• [Data segment]:
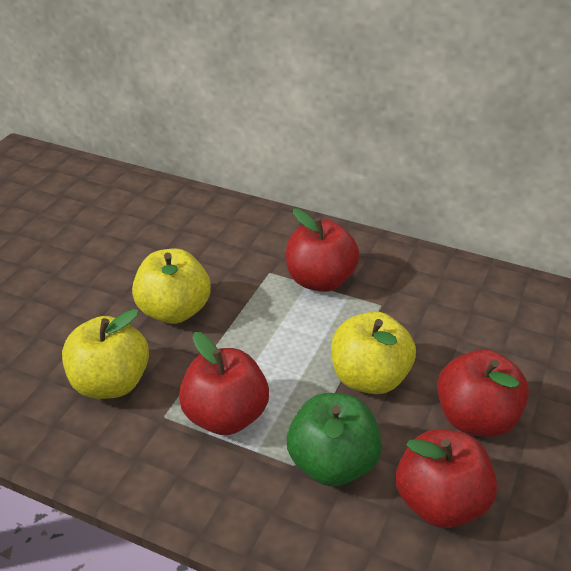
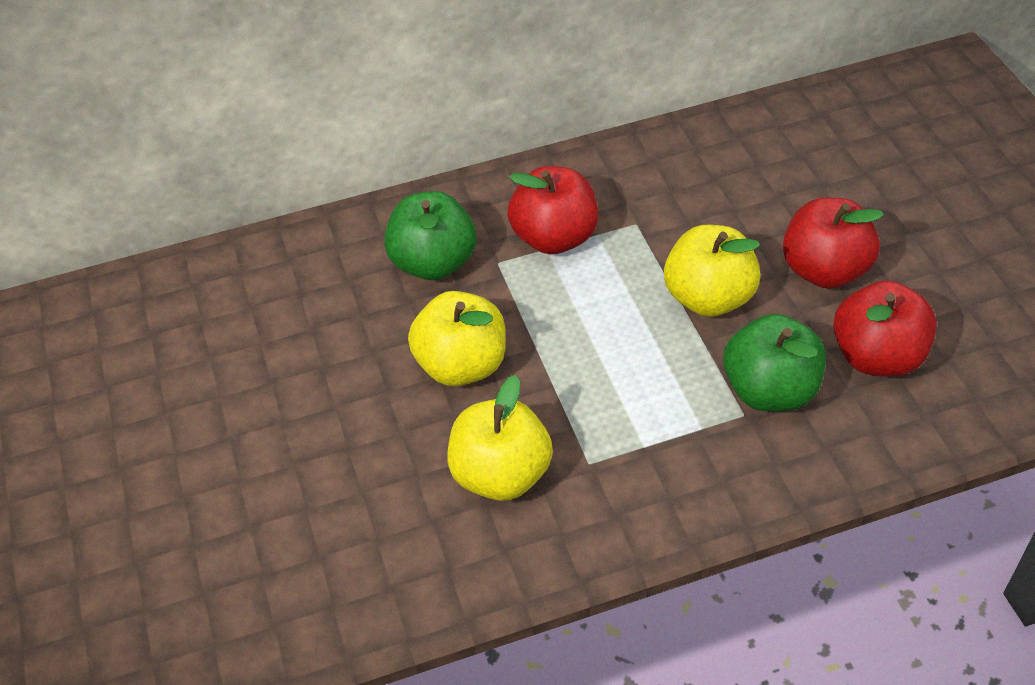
camera: 40 degrees left, 10 degrees up
(225, 416) = (640, 421): red apple -> none
(235, 250) = (433, 263): none -> green apple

• [What this task involves]: Read the listing above, then copy every line that includes the string "none".

• [Written solution]:
(225, 416) = (640, 421): red apple -> none
(235, 250) = (433, 263): none -> green apple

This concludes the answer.